■ Available records ■
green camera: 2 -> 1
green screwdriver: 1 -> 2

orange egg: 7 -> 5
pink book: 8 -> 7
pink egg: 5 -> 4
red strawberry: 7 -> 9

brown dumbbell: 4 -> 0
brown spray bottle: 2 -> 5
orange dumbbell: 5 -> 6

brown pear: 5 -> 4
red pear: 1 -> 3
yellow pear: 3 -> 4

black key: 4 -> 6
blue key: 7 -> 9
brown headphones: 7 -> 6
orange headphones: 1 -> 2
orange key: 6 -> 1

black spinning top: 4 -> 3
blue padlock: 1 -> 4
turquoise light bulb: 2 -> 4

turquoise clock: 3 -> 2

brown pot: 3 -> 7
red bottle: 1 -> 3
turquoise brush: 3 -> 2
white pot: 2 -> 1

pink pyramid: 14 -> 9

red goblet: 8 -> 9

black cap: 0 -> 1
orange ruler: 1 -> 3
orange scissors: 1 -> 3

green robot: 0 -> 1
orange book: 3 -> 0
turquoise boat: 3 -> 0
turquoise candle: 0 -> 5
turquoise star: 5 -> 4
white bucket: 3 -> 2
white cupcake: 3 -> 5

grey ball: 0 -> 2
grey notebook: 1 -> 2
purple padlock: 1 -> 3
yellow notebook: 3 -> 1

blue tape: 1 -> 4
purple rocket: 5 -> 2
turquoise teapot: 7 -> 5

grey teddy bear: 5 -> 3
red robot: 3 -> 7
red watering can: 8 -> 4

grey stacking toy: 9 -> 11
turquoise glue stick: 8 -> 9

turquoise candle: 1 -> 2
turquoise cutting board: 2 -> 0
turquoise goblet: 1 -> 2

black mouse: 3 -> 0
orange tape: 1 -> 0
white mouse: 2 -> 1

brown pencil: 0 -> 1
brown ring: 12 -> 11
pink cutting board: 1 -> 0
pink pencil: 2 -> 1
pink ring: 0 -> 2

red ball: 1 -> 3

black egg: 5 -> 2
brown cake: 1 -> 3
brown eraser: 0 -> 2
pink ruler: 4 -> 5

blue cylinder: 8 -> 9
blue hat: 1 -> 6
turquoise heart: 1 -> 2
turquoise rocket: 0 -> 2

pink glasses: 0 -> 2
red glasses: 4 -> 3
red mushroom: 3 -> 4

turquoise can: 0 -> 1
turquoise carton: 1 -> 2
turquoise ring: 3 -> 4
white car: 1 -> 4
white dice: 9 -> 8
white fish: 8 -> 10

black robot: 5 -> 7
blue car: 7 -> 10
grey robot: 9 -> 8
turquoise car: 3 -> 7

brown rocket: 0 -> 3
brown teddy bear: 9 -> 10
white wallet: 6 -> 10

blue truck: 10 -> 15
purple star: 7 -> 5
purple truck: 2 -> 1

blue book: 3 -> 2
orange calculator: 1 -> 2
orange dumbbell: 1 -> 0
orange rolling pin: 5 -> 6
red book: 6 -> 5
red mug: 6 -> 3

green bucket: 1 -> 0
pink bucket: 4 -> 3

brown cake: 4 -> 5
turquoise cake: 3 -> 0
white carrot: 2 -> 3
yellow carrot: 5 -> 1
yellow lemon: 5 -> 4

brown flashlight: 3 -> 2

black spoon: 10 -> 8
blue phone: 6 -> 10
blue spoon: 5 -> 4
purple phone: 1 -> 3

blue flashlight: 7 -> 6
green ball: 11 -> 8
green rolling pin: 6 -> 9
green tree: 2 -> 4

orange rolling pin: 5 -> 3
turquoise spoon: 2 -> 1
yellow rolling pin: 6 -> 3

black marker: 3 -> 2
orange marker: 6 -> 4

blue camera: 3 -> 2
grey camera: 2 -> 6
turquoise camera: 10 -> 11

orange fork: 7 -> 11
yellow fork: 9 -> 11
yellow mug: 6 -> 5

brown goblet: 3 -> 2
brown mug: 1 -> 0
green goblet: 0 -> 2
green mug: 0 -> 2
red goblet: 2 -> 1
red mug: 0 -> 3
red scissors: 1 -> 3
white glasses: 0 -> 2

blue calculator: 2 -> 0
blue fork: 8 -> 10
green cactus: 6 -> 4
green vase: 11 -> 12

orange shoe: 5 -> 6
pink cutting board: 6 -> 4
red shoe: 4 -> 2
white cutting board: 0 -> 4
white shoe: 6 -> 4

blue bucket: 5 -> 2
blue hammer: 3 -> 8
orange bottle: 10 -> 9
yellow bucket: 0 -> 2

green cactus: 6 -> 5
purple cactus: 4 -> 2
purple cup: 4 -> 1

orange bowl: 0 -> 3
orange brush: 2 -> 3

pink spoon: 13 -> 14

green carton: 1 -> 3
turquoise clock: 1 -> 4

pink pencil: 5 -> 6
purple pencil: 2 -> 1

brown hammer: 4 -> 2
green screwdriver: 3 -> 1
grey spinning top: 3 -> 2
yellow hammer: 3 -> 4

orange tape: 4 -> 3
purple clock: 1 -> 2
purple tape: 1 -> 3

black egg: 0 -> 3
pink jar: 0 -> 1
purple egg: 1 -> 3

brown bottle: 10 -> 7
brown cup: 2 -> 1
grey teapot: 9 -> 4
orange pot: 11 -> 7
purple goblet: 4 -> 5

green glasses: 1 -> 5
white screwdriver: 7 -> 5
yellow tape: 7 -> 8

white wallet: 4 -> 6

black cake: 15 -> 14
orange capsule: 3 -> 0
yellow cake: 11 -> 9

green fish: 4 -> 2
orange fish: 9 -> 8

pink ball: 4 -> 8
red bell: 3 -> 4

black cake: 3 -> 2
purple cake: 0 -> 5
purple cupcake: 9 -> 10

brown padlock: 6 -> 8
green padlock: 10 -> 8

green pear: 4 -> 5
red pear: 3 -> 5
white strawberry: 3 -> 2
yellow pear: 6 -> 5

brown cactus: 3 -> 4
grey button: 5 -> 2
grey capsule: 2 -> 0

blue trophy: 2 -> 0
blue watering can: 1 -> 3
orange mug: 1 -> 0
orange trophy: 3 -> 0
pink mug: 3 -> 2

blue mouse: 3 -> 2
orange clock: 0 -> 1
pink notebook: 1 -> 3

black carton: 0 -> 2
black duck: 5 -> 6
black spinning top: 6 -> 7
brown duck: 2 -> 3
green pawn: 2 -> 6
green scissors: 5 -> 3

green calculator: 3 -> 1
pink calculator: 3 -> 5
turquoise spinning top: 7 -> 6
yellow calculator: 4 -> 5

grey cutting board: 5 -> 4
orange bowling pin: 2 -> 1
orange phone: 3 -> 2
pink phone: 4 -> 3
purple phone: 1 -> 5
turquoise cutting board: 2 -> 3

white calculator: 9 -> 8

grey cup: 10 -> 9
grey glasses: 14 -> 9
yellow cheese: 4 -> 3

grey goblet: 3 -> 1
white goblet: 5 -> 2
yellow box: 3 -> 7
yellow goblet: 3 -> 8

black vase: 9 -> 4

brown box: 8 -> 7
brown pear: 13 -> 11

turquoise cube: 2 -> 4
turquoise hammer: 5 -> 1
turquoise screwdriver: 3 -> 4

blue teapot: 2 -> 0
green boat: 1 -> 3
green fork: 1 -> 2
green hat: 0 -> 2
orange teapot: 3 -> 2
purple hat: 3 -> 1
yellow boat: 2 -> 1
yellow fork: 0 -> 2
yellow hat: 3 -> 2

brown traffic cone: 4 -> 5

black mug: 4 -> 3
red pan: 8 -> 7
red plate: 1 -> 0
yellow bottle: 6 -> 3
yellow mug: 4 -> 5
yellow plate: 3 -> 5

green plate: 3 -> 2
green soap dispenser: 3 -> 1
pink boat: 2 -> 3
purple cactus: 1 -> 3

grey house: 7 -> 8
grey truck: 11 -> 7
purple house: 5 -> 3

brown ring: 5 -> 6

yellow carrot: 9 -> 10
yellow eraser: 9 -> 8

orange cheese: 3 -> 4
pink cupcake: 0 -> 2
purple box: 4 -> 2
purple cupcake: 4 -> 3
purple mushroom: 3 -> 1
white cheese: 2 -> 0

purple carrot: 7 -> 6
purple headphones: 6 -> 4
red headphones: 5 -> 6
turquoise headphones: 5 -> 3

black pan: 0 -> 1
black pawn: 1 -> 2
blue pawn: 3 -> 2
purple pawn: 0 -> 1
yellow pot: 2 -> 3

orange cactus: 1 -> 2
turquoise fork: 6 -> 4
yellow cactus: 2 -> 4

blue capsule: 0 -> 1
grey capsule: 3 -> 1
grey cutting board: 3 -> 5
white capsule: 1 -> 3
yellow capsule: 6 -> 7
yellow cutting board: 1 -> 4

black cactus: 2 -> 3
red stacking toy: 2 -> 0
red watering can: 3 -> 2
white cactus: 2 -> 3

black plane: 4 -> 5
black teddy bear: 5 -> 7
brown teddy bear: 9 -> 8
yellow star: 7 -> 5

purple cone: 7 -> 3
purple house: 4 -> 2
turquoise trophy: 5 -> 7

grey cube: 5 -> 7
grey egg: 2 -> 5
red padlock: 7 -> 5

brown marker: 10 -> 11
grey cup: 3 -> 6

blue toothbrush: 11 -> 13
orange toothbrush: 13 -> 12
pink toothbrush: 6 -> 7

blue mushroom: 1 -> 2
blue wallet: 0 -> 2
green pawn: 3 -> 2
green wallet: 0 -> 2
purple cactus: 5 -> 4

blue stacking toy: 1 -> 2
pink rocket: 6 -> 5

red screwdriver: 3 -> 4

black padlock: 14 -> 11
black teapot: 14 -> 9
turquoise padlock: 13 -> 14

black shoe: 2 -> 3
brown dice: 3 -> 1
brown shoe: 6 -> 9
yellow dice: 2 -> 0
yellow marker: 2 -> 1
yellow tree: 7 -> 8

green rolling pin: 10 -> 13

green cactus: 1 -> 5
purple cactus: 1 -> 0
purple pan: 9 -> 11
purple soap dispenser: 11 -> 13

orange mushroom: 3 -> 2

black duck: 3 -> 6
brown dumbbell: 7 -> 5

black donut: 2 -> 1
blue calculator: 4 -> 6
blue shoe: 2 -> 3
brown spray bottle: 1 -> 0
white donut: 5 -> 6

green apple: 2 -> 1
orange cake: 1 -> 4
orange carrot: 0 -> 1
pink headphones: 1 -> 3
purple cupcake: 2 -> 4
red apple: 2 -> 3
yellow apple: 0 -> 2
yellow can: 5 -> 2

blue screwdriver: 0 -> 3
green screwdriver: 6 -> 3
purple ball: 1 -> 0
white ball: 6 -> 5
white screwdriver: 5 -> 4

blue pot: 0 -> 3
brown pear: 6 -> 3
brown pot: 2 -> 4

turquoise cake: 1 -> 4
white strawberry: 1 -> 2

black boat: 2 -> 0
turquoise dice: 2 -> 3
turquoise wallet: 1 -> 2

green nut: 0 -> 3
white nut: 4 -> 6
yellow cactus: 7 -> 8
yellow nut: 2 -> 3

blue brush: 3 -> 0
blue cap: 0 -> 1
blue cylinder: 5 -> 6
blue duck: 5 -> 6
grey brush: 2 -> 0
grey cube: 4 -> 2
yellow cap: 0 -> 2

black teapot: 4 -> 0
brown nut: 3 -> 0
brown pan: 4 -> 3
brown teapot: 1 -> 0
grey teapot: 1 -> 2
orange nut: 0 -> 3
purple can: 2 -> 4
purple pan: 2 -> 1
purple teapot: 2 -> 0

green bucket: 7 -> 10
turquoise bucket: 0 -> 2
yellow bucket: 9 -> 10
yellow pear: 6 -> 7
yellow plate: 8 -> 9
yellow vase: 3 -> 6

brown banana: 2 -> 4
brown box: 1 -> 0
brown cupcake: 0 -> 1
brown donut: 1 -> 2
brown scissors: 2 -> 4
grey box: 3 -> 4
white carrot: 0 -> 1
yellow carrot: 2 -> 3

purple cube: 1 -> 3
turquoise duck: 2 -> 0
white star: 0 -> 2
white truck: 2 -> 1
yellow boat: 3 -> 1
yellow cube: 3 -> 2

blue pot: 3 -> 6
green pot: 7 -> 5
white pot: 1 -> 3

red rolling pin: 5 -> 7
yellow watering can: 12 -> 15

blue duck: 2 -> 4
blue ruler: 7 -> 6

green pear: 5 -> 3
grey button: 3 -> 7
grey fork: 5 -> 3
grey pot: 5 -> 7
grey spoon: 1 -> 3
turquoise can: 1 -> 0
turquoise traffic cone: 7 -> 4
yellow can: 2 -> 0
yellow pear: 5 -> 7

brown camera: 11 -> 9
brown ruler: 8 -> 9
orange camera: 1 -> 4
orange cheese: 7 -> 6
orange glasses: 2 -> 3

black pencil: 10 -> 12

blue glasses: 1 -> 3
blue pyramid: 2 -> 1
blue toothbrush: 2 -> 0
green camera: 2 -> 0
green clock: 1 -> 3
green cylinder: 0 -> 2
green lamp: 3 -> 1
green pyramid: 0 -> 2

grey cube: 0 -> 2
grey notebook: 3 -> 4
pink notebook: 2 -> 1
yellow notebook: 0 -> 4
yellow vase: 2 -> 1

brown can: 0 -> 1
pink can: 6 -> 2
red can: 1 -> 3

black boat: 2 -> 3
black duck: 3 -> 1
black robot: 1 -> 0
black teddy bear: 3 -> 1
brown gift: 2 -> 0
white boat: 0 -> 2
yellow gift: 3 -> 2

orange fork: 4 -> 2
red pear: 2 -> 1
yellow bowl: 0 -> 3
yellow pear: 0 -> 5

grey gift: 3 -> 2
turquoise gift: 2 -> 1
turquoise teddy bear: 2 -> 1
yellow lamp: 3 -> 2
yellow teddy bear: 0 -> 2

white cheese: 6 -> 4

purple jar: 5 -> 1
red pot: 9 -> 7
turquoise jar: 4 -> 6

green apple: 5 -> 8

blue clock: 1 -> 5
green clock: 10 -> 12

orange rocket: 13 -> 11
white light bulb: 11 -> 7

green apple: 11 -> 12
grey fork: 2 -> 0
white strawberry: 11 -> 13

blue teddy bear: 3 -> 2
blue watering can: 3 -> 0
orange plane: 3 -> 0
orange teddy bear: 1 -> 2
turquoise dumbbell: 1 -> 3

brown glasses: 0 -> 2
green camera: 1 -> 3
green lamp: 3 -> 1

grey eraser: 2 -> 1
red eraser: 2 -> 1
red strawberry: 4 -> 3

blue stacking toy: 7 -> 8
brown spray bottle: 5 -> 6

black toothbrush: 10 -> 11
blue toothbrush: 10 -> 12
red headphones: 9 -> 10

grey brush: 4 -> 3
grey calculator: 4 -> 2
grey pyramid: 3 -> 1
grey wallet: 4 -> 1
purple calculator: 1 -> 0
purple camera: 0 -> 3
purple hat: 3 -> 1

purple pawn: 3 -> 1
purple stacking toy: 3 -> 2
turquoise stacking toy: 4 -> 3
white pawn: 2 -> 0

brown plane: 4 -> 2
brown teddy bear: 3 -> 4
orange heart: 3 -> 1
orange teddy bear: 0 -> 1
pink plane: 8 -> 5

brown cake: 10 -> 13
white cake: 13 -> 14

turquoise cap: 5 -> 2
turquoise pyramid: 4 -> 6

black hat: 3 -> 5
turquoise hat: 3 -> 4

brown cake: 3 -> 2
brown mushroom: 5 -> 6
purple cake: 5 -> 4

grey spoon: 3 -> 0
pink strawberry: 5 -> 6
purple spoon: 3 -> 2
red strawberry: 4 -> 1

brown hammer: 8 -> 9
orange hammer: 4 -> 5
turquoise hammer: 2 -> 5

■ Problem requirements ■
All that is wanted is a faithful reproduction of the line above with "green apple: 2 -> 1", the line with "purple cube: 1 -> 3", and every line in between.

■ Written answer ■
green apple: 2 -> 1
orange cake: 1 -> 4
orange carrot: 0 -> 1
pink headphones: 1 -> 3
purple cupcake: 2 -> 4
red apple: 2 -> 3
yellow apple: 0 -> 2
yellow can: 5 -> 2

blue screwdriver: 0 -> 3
green screwdriver: 6 -> 3
purple ball: 1 -> 0
white ball: 6 -> 5
white screwdriver: 5 -> 4

blue pot: 0 -> 3
brown pear: 6 -> 3
brown pot: 2 -> 4

turquoise cake: 1 -> 4
white strawberry: 1 -> 2

black boat: 2 -> 0
turquoise dice: 2 -> 3
turquoise wallet: 1 -> 2

green nut: 0 -> 3
white nut: 4 -> 6
yellow cactus: 7 -> 8
yellow nut: 2 -> 3

blue brush: 3 -> 0
blue cap: 0 -> 1
blue cylinder: 5 -> 6
blue duck: 5 -> 6
grey brush: 2 -> 0
grey cube: 4 -> 2
yellow cap: 0 -> 2

black teapot: 4 -> 0
brown nut: 3 -> 0
brown pan: 4 -> 3
brown teapot: 1 -> 0
grey teapot: 1 -> 2
orange nut: 0 -> 3
purple can: 2 -> 4
purple pan: 2 -> 1
purple teapot: 2 -> 0

green bucket: 7 -> 10
turquoise bucket: 0 -> 2
yellow bucket: 9 -> 10
yellow pear: 6 -> 7
yellow plate: 8 -> 9
yellow vase: 3 -> 6

brown banana: 2 -> 4
brown box: 1 -> 0
brown cupcake: 0 -> 1
brown donut: 1 -> 2
brown scissors: 2 -> 4
grey box: 3 -> 4
white carrot: 0 -> 1
yellow carrot: 2 -> 3

purple cube: 1 -> 3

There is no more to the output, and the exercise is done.